> _YOUR GOAL_
Scan the records for "round" and copy each line that contains it.
------ DATASET ENTRIES ------
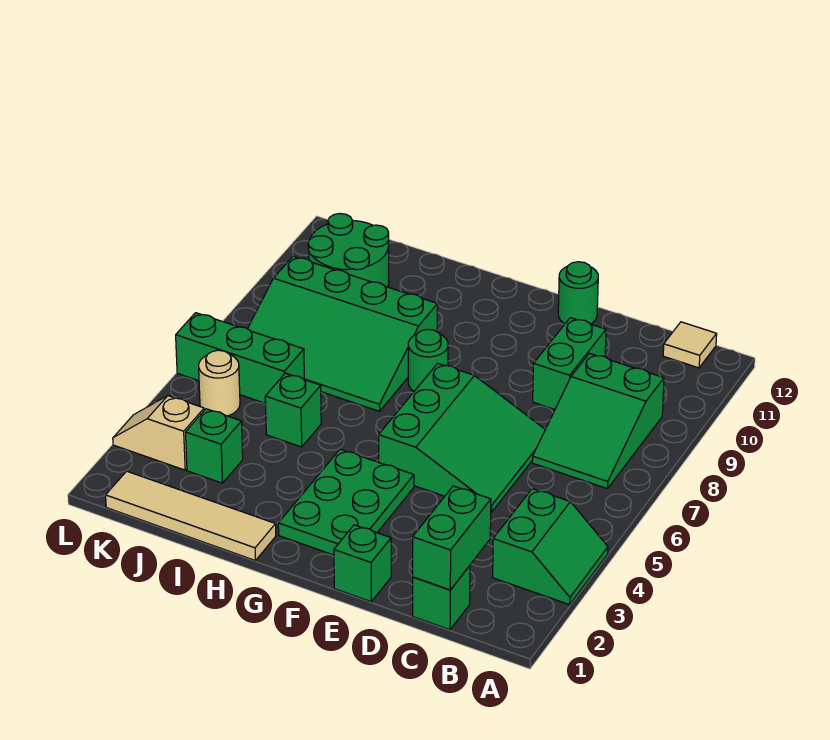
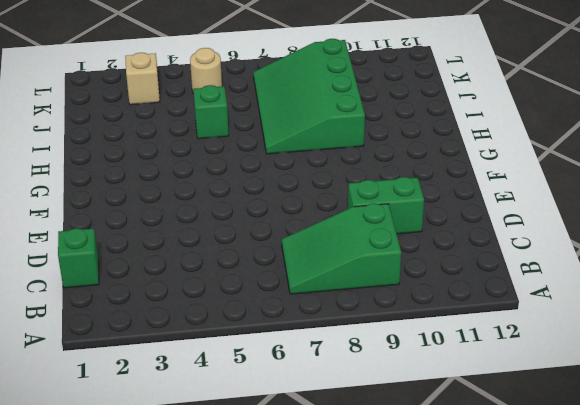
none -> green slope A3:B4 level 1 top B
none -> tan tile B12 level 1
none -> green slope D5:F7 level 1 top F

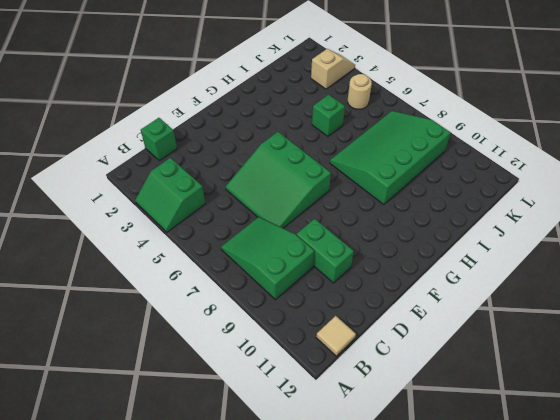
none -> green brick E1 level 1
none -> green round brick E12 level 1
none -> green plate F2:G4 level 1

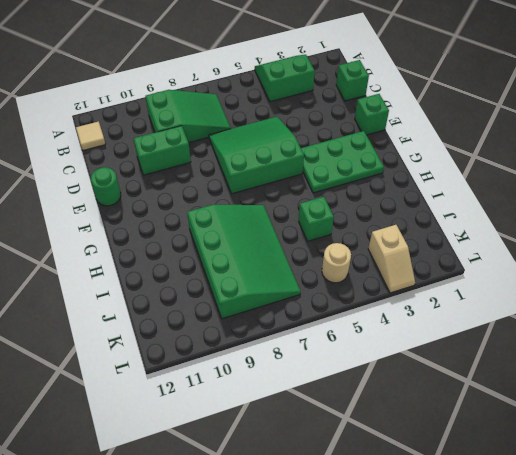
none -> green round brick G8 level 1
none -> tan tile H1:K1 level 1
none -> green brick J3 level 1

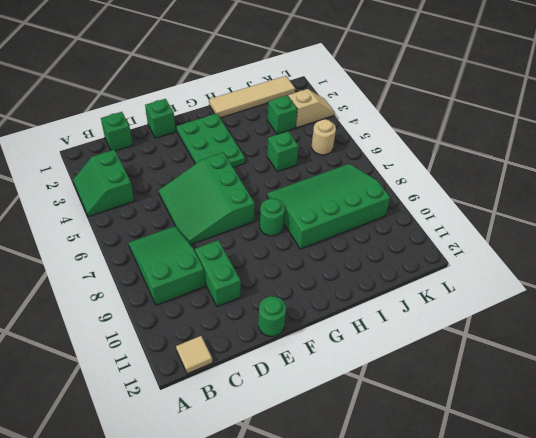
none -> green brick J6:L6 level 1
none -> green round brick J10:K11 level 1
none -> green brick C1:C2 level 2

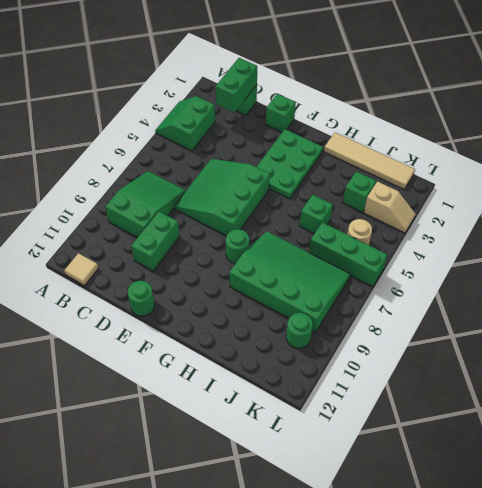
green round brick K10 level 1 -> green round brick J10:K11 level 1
------
> _RESULT FOR THIS EXERCISE_
none -> green round brick E12 level 1
none -> green round brick G8 level 1
none -> green round brick J10:K11 level 1
green round brick K10 level 1 -> green round brick J10:K11 level 1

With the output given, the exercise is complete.